*Your task*
When a line in the records contains the string "purple", copy that line.

*Object inventory comparisons*
.....

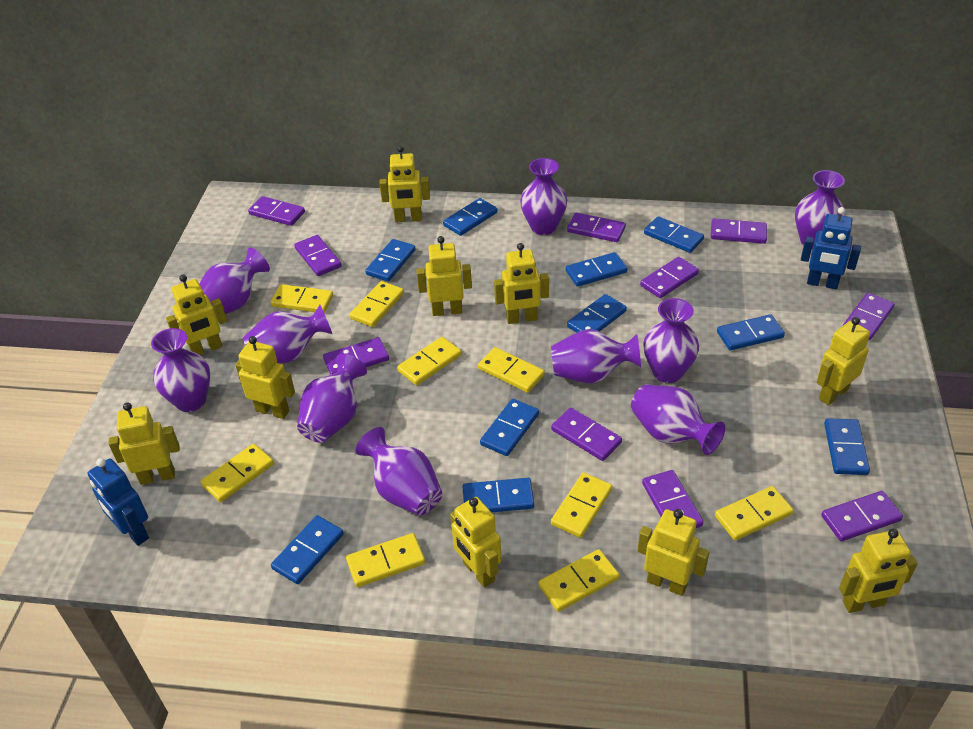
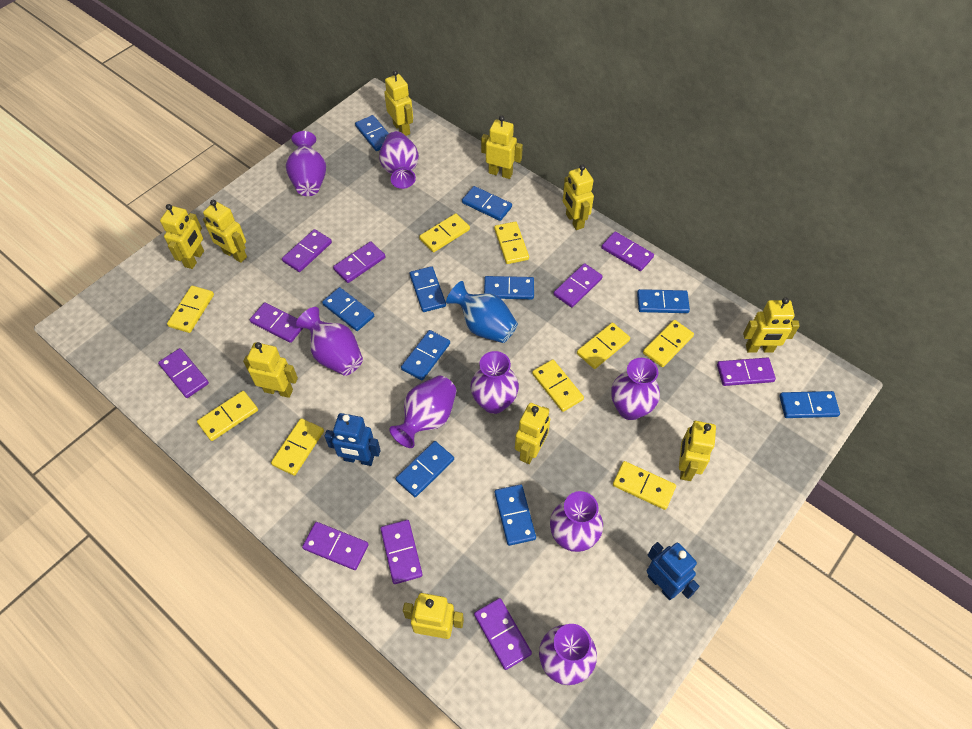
blue vase: 0 -> 1
purple vase: 10 -> 8

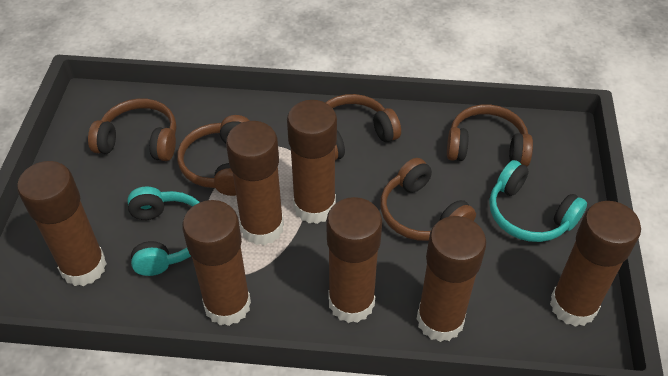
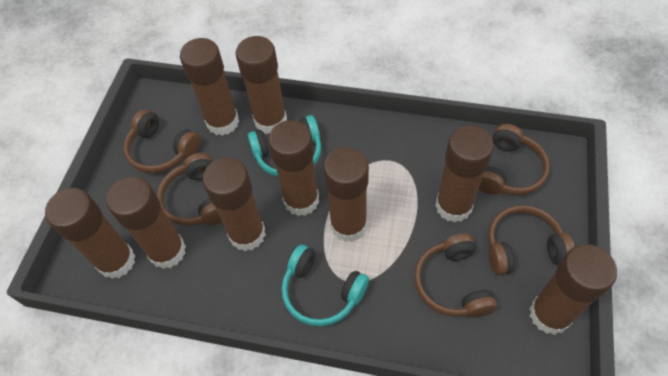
brown glue stick: 7 -> 9

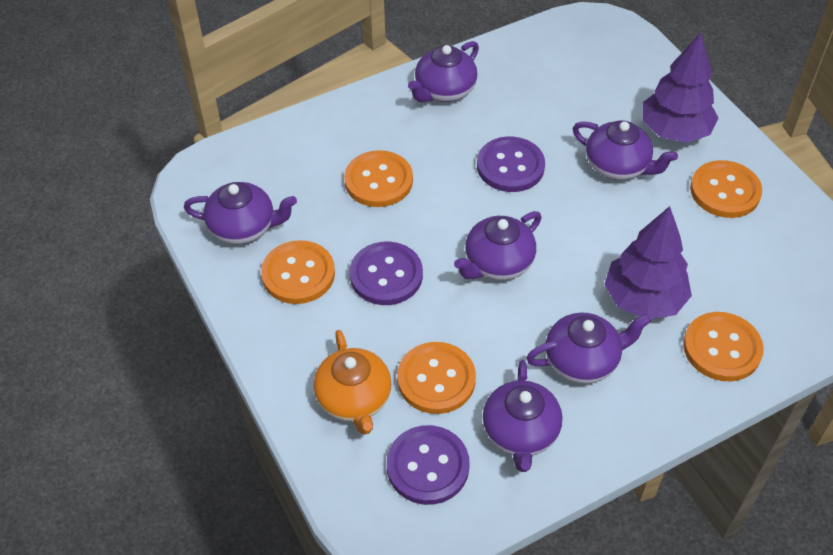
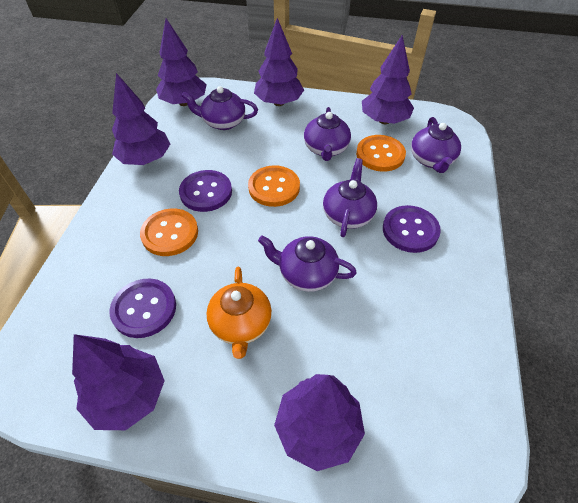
orange button: 5 -> 3
purple teapot: 6 -> 5
purple tree: 2 -> 6

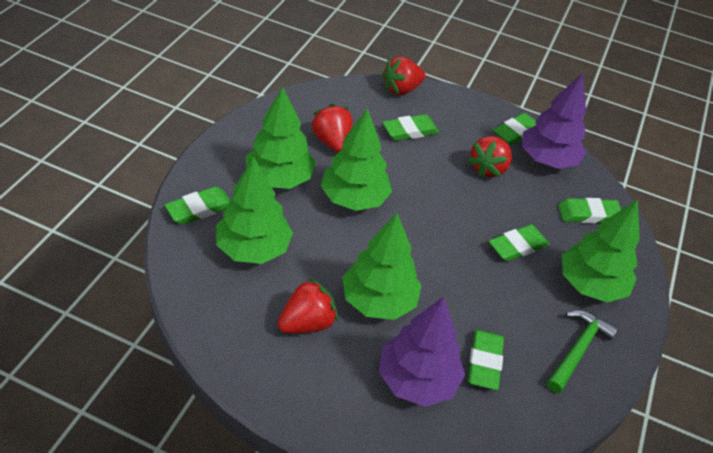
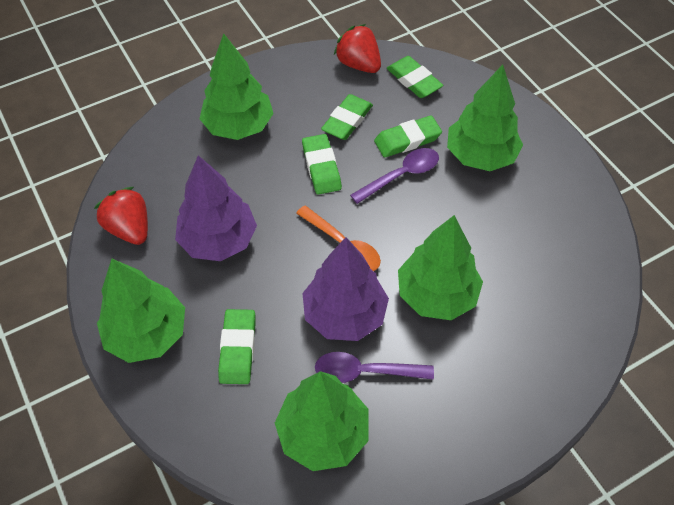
green eraser: 6 -> 5
green hammer: 1 -> 0
orange spoon: 0 -> 1
purple spoon: 0 -> 2
red strawberry: 4 -> 2

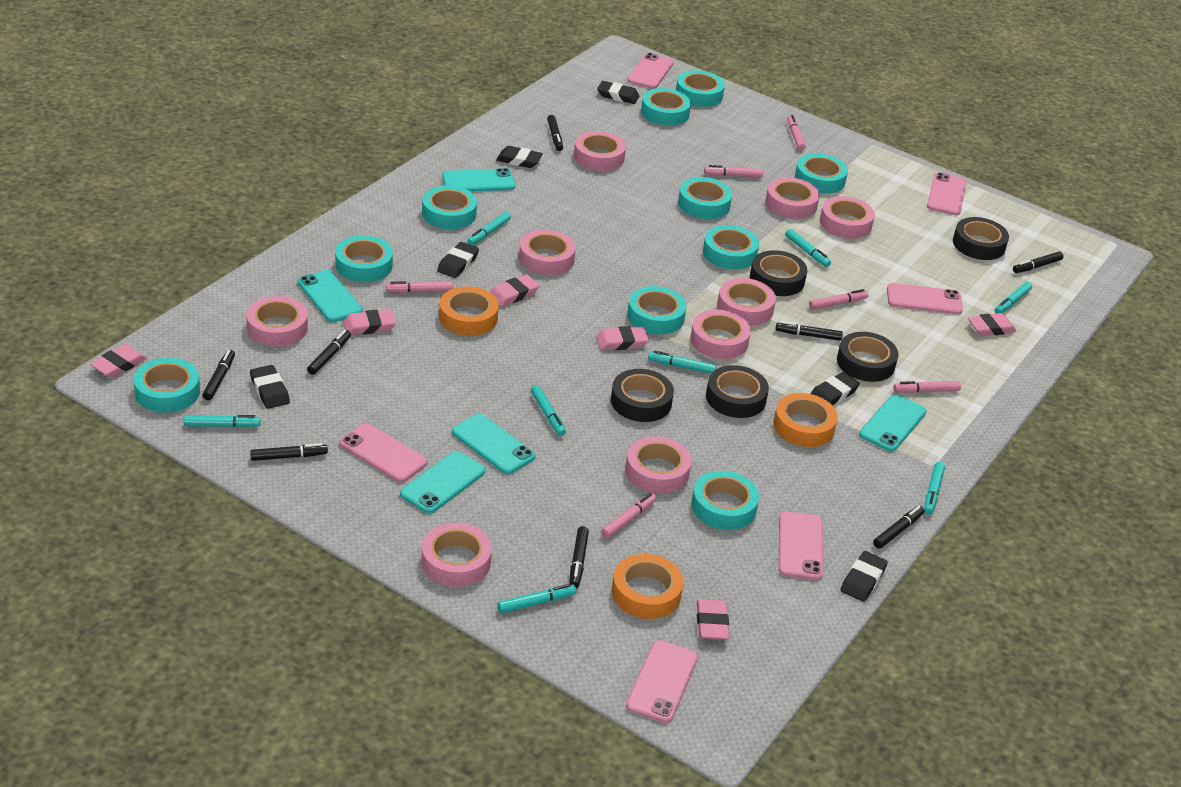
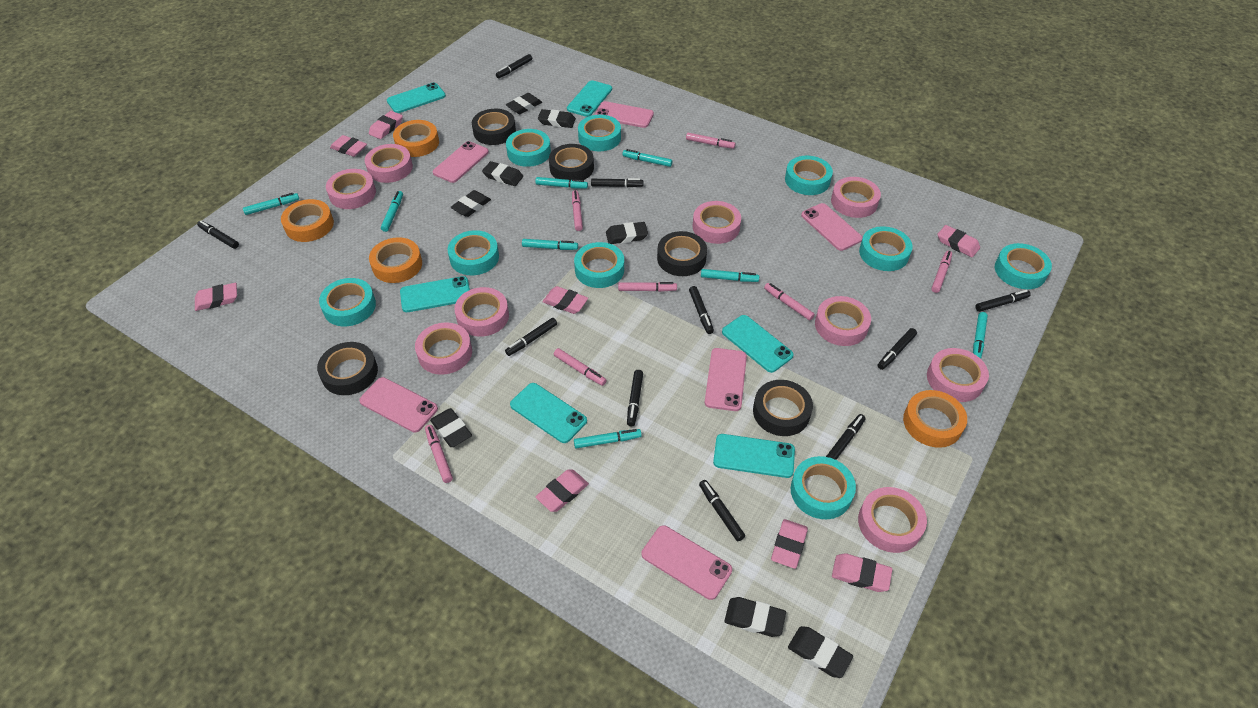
black eraser: 6 -> 8
black marker: 8 -> 10
orange tape: 3 -> 4
pink eraser: 6 -> 8
pink marker: 6 -> 7
turquoise phone: 5 -> 6
turquoise tape: 10 -> 9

.....

*Your solution*
purple vase: 10 -> 8
purple teapot: 6 -> 5
purple tree: 2 -> 6
purple spoon: 0 -> 2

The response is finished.